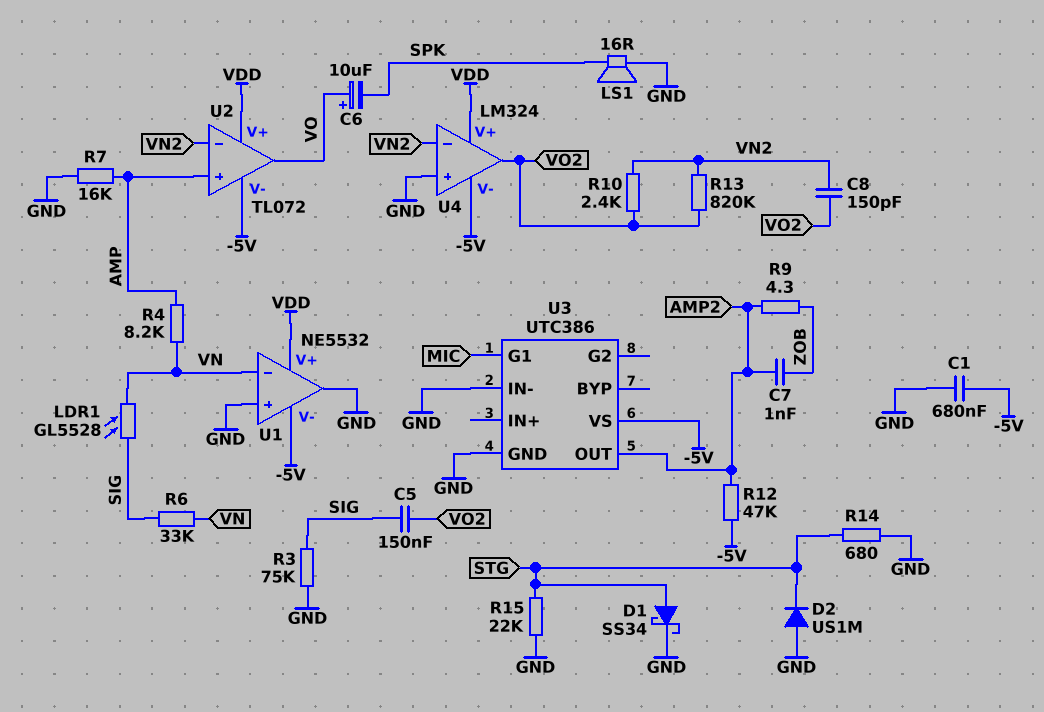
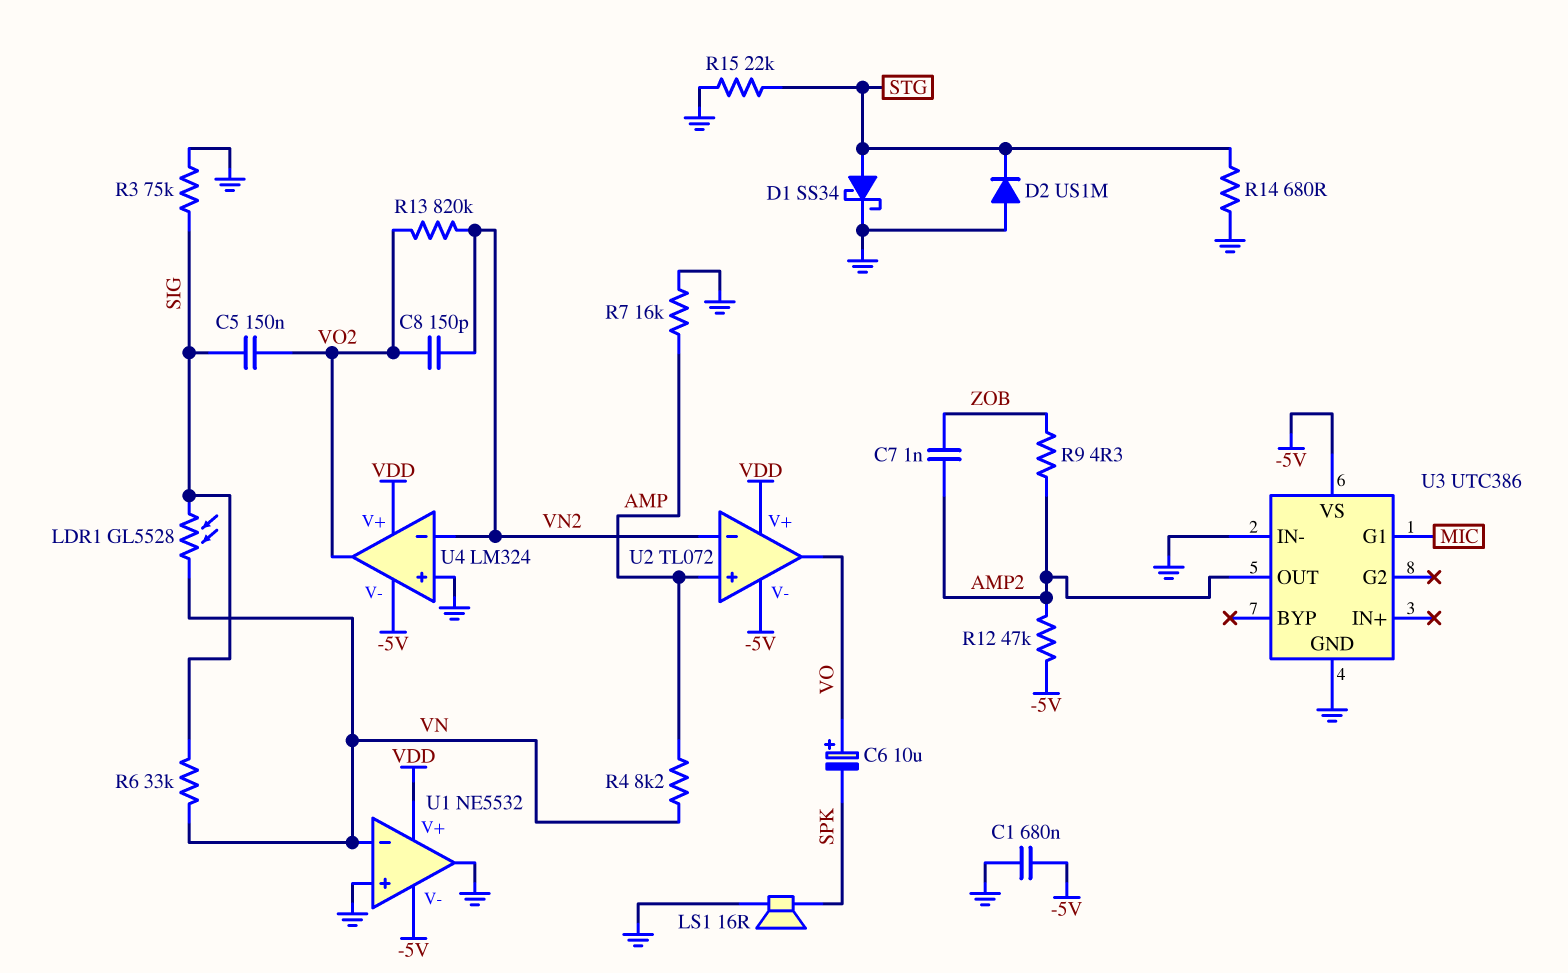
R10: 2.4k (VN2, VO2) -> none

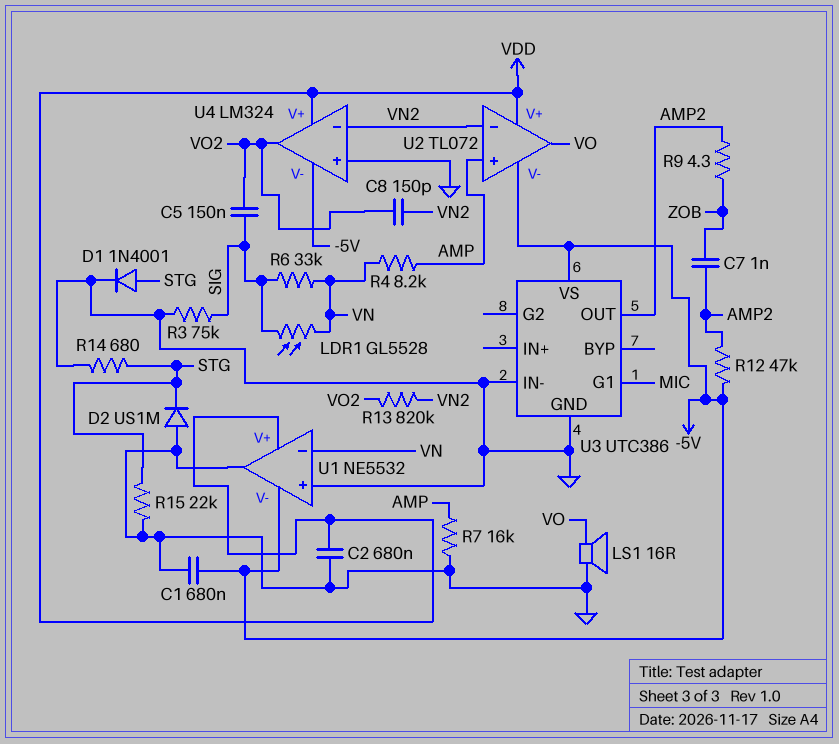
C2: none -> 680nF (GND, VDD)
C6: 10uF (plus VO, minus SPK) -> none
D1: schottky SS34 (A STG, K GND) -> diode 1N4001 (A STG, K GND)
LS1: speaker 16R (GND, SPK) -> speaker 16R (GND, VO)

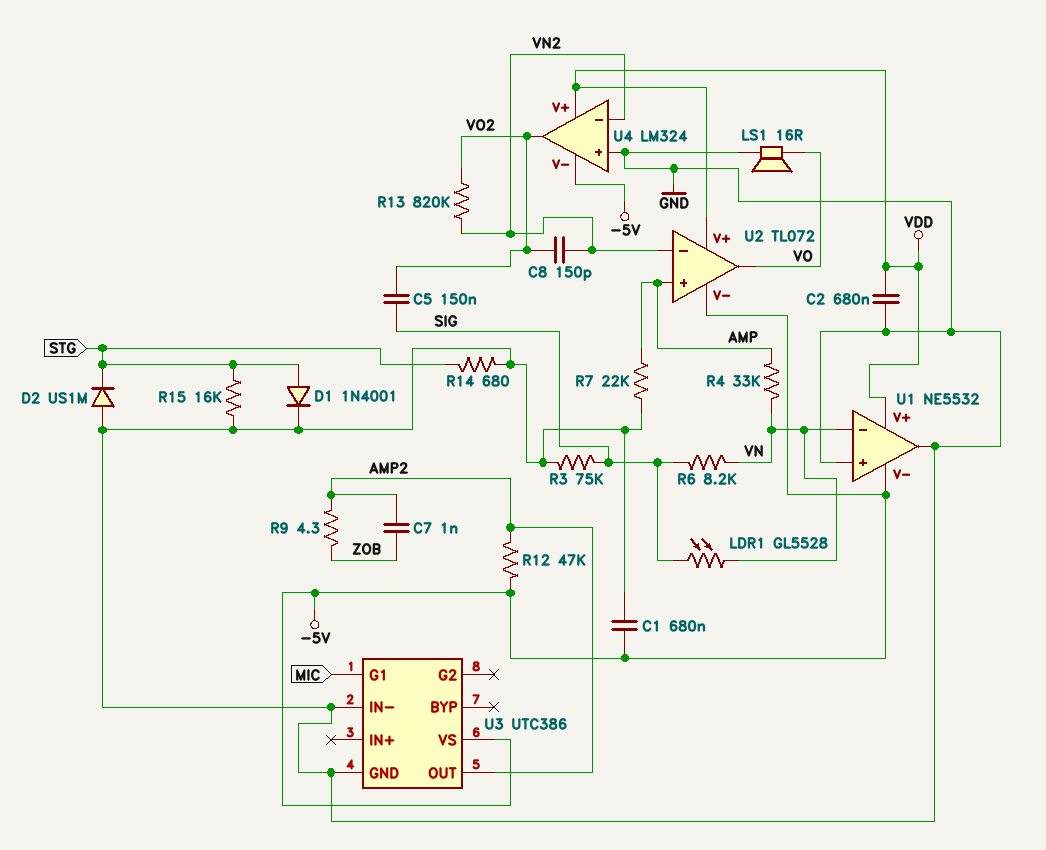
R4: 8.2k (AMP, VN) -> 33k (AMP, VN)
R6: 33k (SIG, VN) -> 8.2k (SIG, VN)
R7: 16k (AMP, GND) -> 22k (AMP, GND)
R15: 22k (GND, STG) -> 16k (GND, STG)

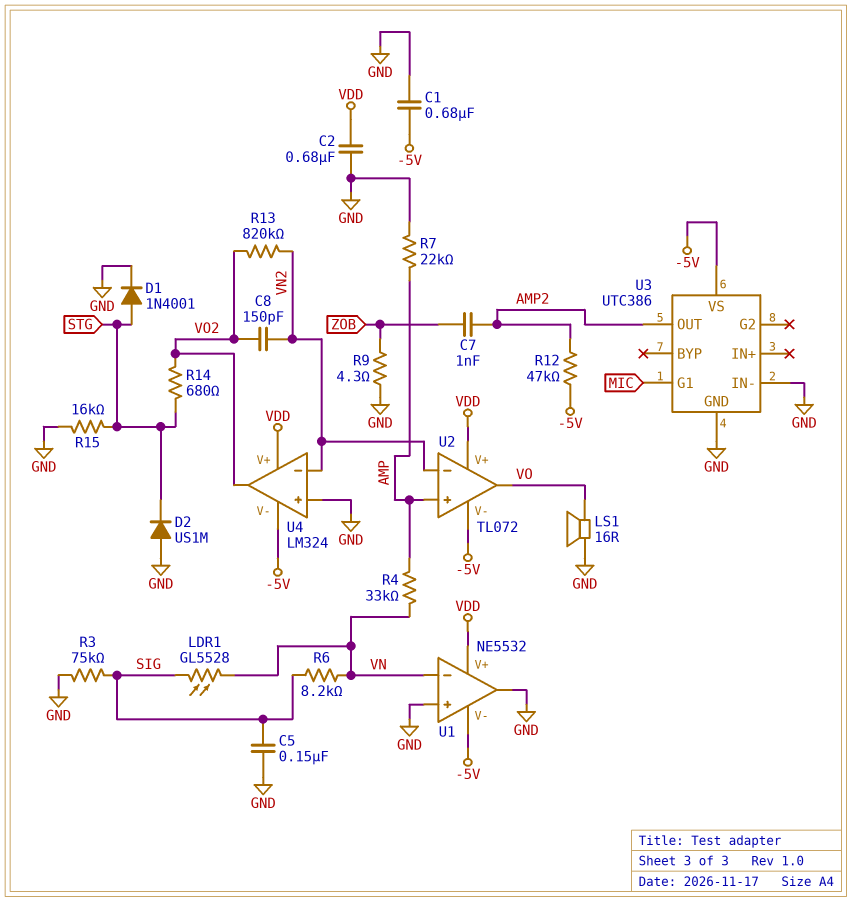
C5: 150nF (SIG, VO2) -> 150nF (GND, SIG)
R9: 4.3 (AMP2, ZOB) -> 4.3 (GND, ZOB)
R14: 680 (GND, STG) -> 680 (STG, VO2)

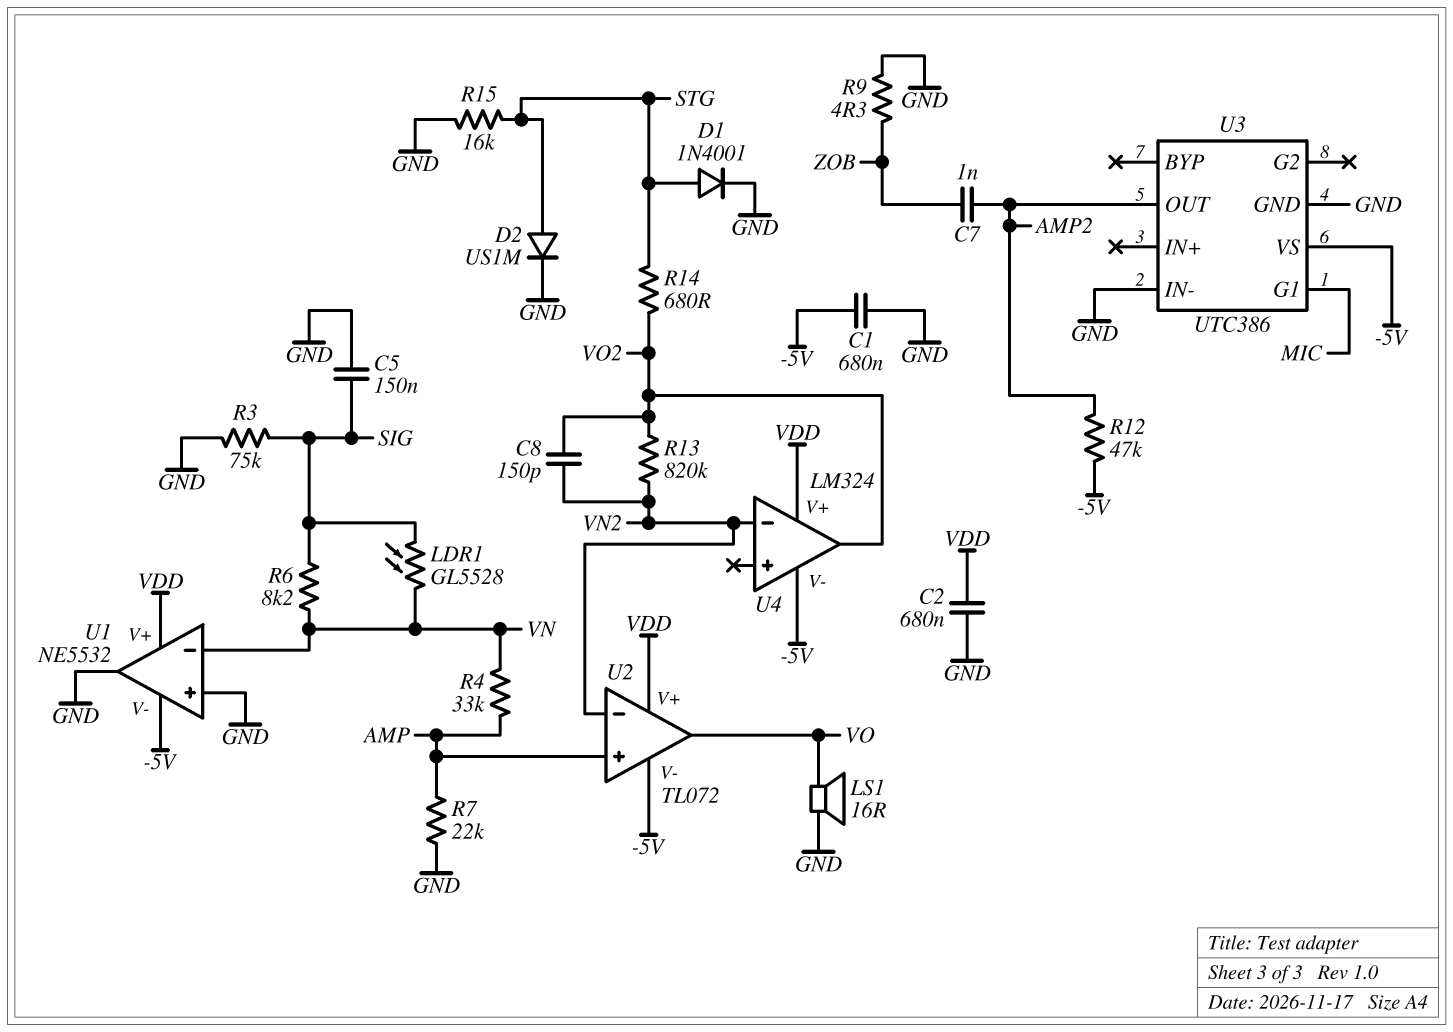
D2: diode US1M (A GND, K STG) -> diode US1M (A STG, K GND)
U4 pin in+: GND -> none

__Task goal__. Using the records above, count the lines that hold the string "none", and give back only the result.

__Solution to the problem__. 4